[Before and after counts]
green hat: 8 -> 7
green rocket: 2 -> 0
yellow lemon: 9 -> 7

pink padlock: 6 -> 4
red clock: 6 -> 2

--

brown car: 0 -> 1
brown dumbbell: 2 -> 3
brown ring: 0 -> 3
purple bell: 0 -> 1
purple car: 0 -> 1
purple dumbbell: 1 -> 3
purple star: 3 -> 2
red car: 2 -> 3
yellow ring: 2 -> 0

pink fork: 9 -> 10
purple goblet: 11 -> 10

WORK TO COMPLETE: Starting with the line that holds "green rocket: 2 -> 0" and ending with the line that holds "red clock: 6 -> 2", retype every line in the data above exactly, and nothing else.

EXPECTED OUTPUT:
green rocket: 2 -> 0
yellow lemon: 9 -> 7

pink padlock: 6 -> 4
red clock: 6 -> 2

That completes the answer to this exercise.